Available records »
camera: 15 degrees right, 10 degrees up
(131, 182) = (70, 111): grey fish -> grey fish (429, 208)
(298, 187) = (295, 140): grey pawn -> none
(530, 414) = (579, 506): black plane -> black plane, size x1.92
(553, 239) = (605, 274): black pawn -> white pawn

* * *

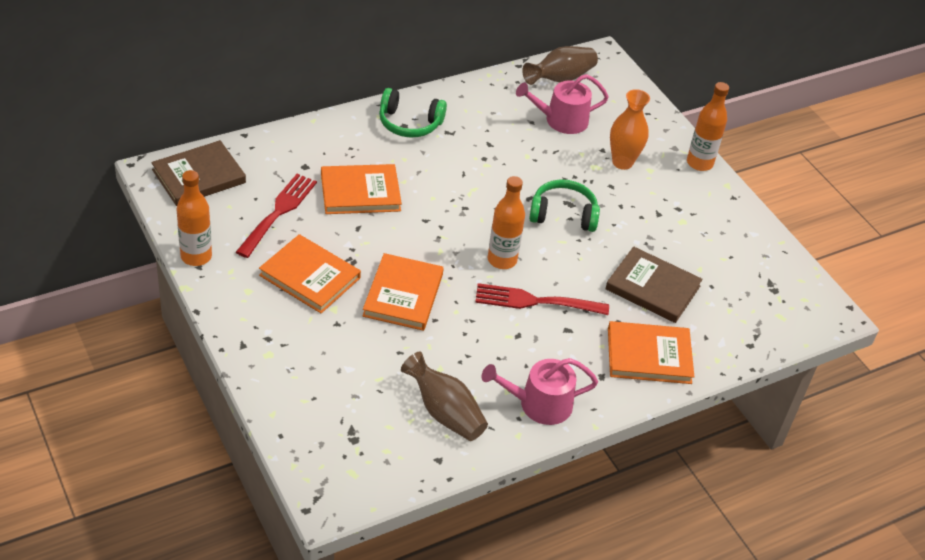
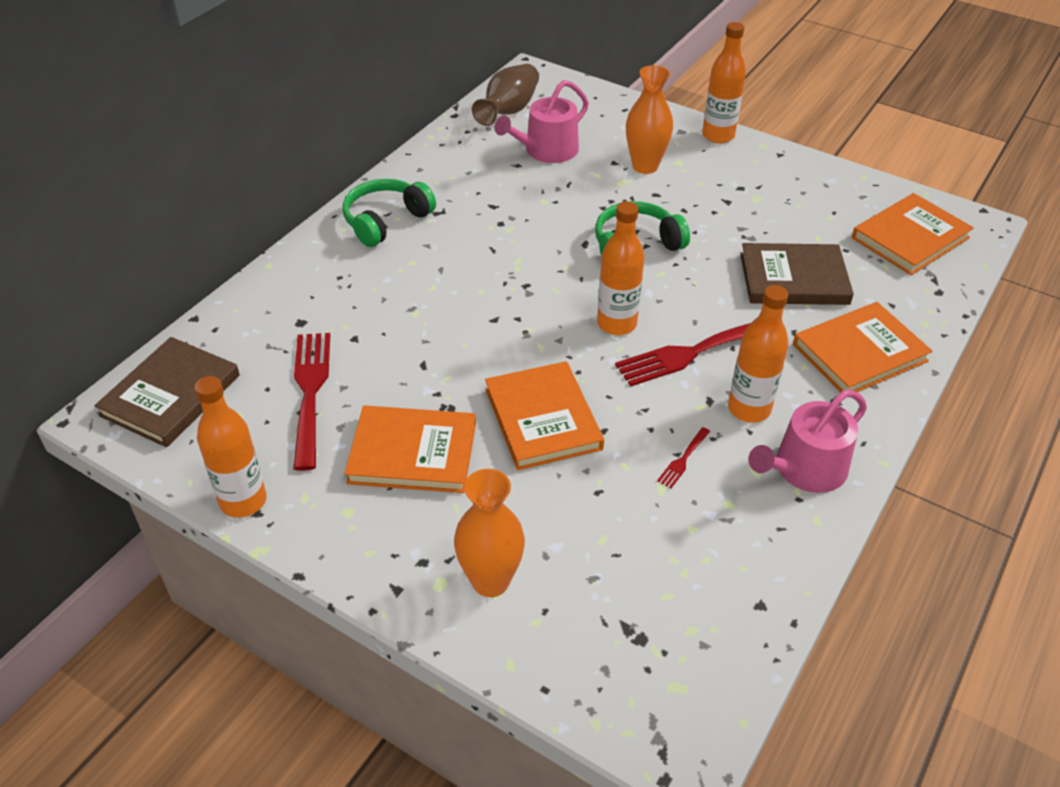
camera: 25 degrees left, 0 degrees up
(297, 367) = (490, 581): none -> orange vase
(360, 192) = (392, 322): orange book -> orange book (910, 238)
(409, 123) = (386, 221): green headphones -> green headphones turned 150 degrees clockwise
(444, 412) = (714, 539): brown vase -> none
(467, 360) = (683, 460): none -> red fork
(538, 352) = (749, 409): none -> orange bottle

Problem statement » Look through the data above and return exactly the lines from the one that contains "(360, 192) = (392, 322): orange" to the one that contains "(538, 352) = (749, 409): none", inclusive, with nothing else.

Answer section »
(360, 192) = (392, 322): orange book -> orange book (910, 238)
(409, 123) = (386, 221): green headphones -> green headphones turned 150 degrees clockwise
(444, 412) = (714, 539): brown vase -> none
(467, 360) = (683, 460): none -> red fork
(538, 352) = (749, 409): none -> orange bottle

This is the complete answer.